START Dataset extract
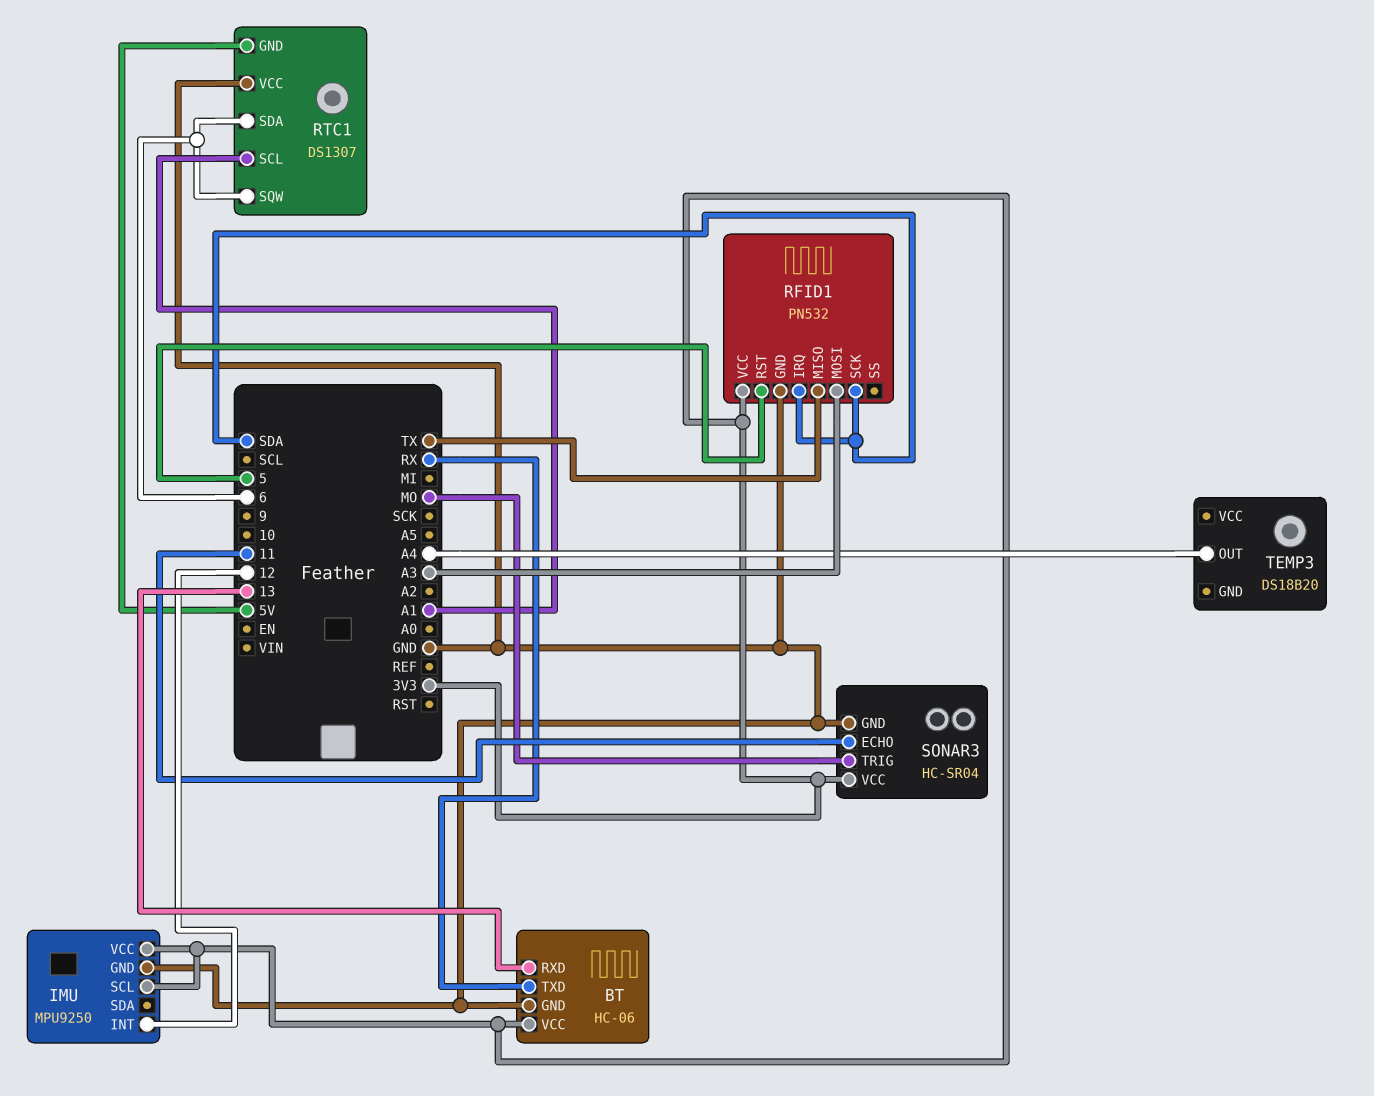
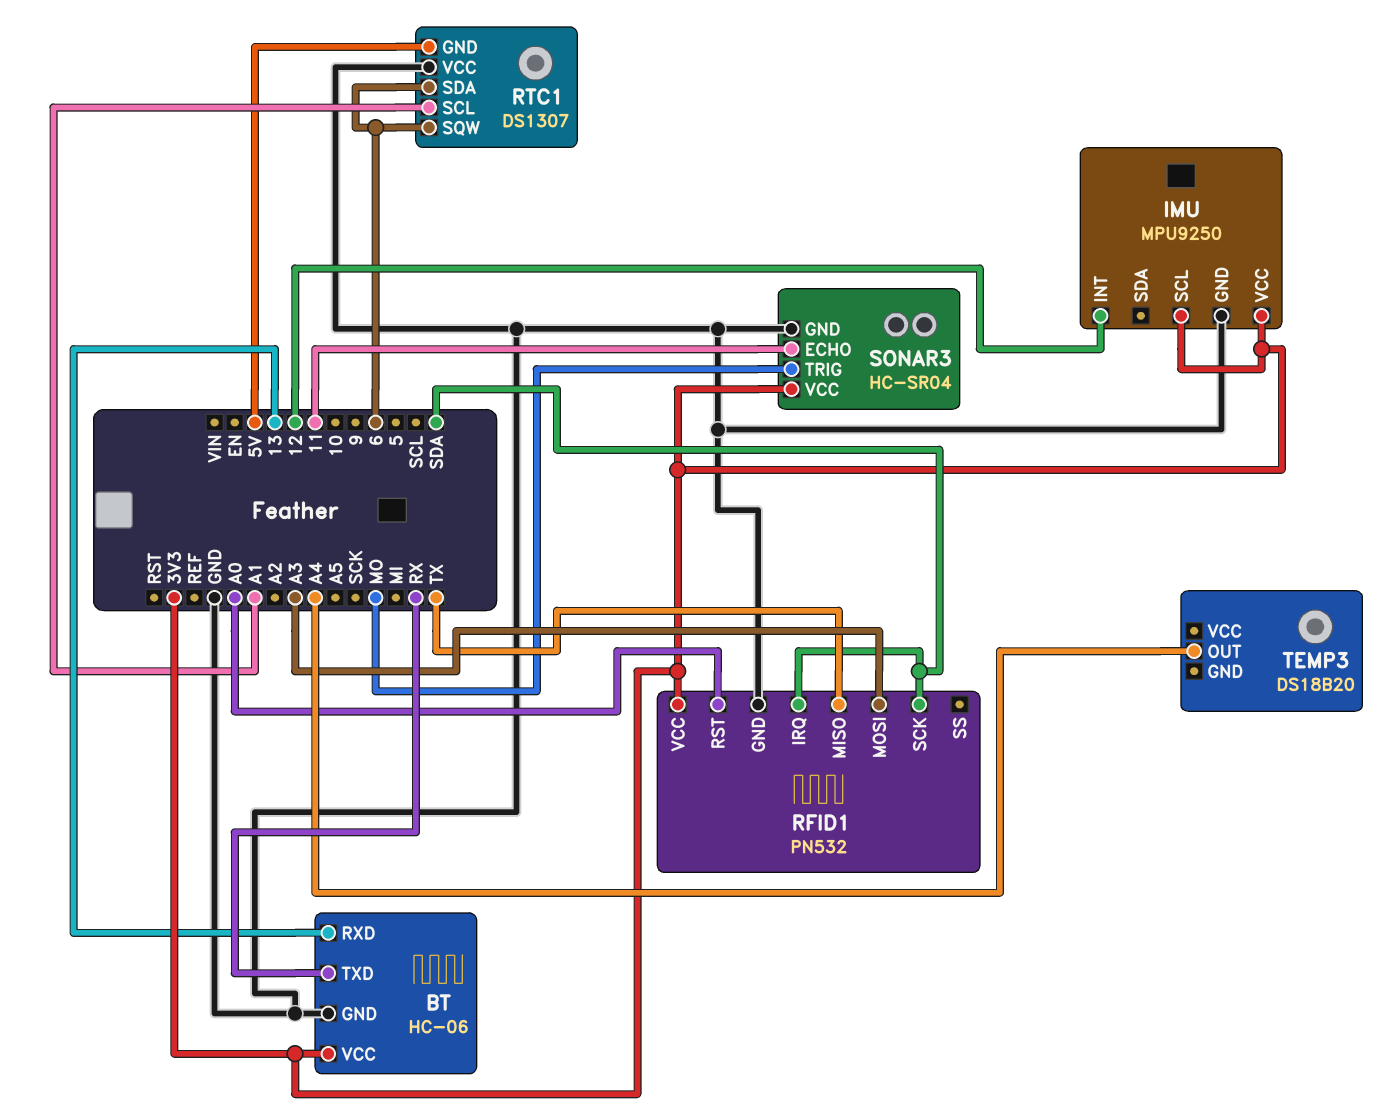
RFID1 pin RST: 5 -> A0

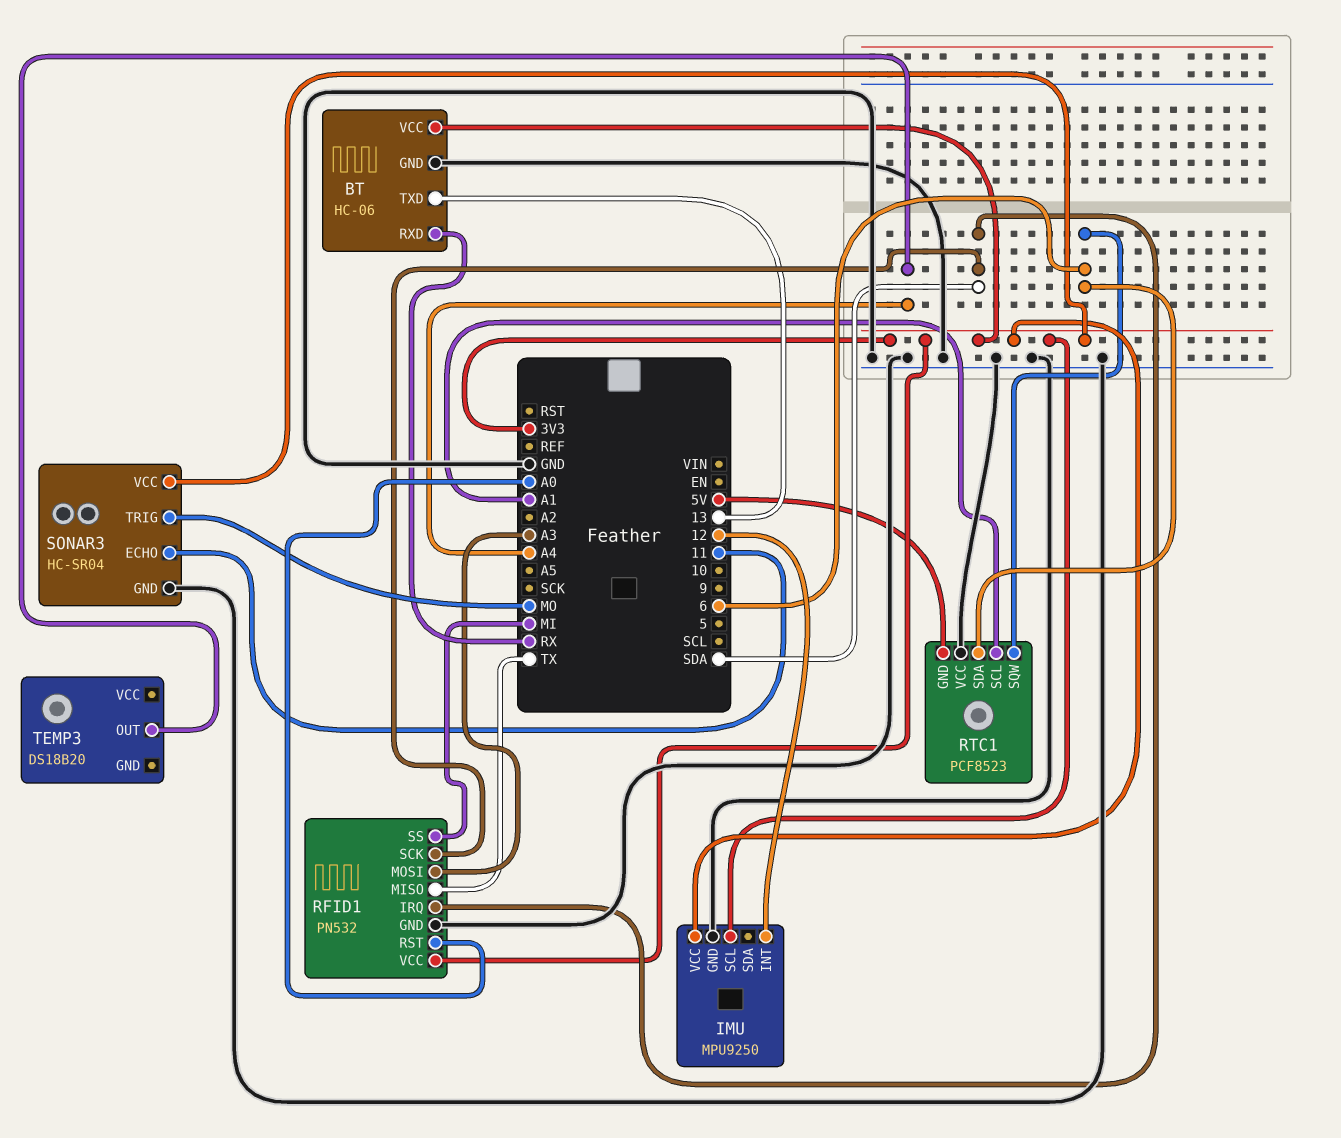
BT pin RXD: 13 -> RX
BT pin TXD: RX -> 13
RFID1 pin SS: none -> MI
RTC1: DS1307 -> PCF8523

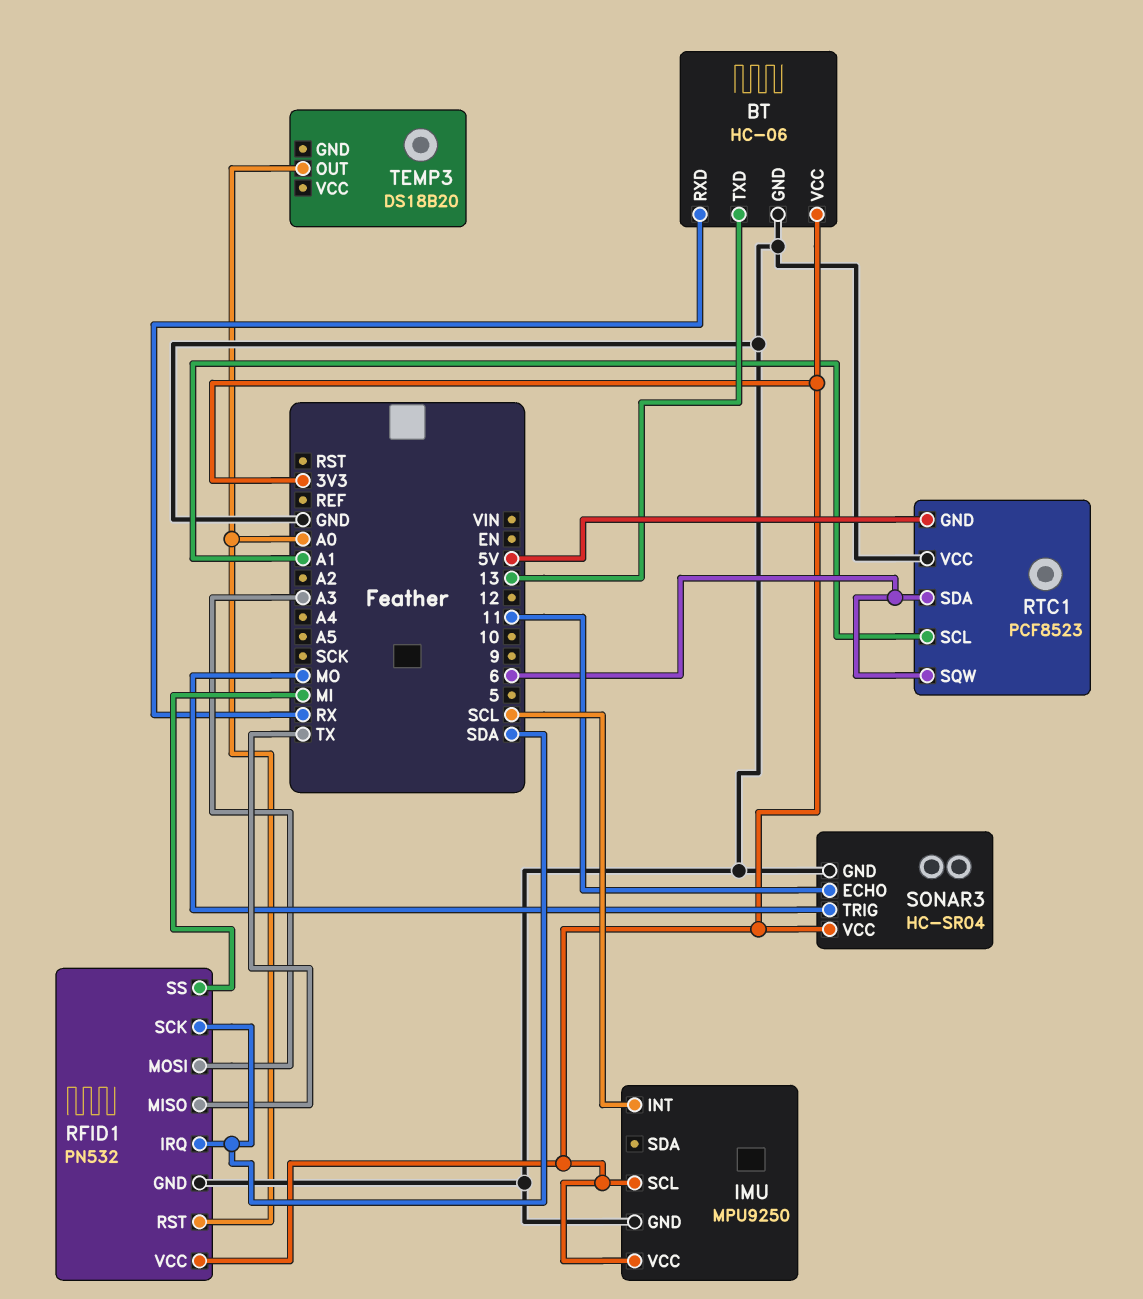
IMU pin INT: 12 -> SCL
TEMP3 pin OUT: A4 -> A0

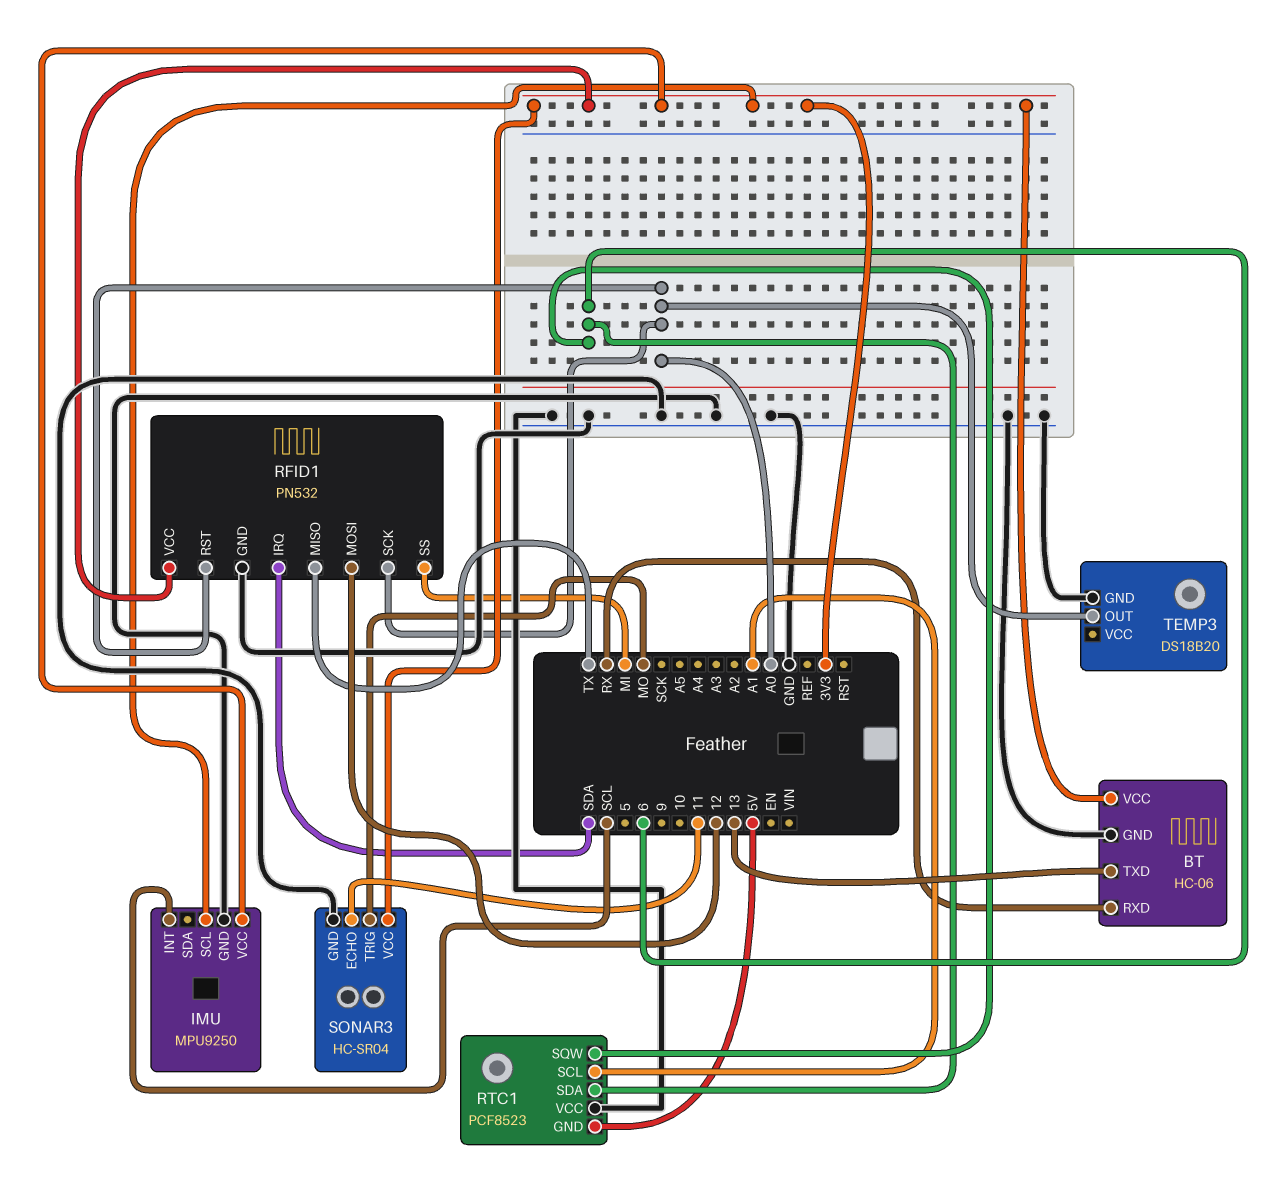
RFID1 pin MOSI: A3 -> 12
RFID1 pin SCK: SDA -> A0
TEMP3 pin GND: none -> GND

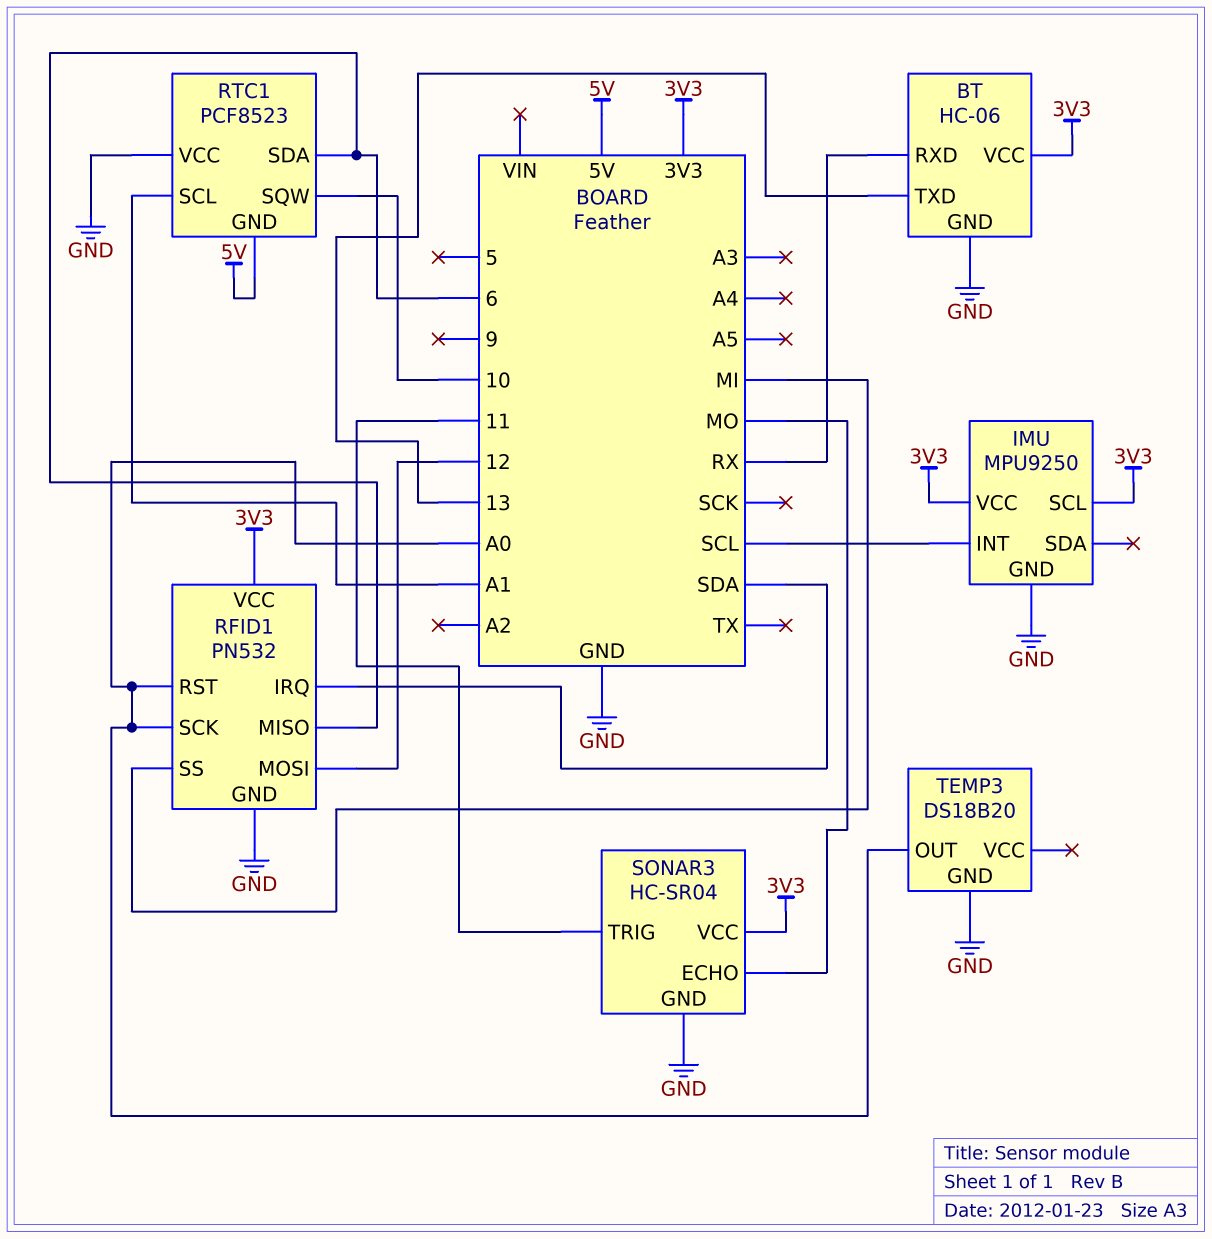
RFID1 pin MISO: TX -> 6
RTC1 pin SQW: 6 -> 10
SONAR3 pin ECHO: 11 -> MO
SONAR3 pin TRIG: MO -> 11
END Dataset extract
* _Instructions to follow_
Since the listing holds pictures, return everything else in it exactly and omit those.

* _Solution for this problem_
RFID1 pin RST: 5 -> A0

BT pin RXD: 13 -> RX
BT pin TXD: RX -> 13
RFID1 pin SS: none -> MI
RTC1: DS1307 -> PCF8523

IMU pin INT: 12 -> SCL
TEMP3 pin OUT: A4 -> A0

RFID1 pin MOSI: A3 -> 12
RFID1 pin SCK: SDA -> A0
TEMP3 pin GND: none -> GND

RFID1 pin MISO: TX -> 6
RTC1 pin SQW: 6 -> 10
SONAR3 pin ECHO: 11 -> MO
SONAR3 pin TRIG: MO -> 11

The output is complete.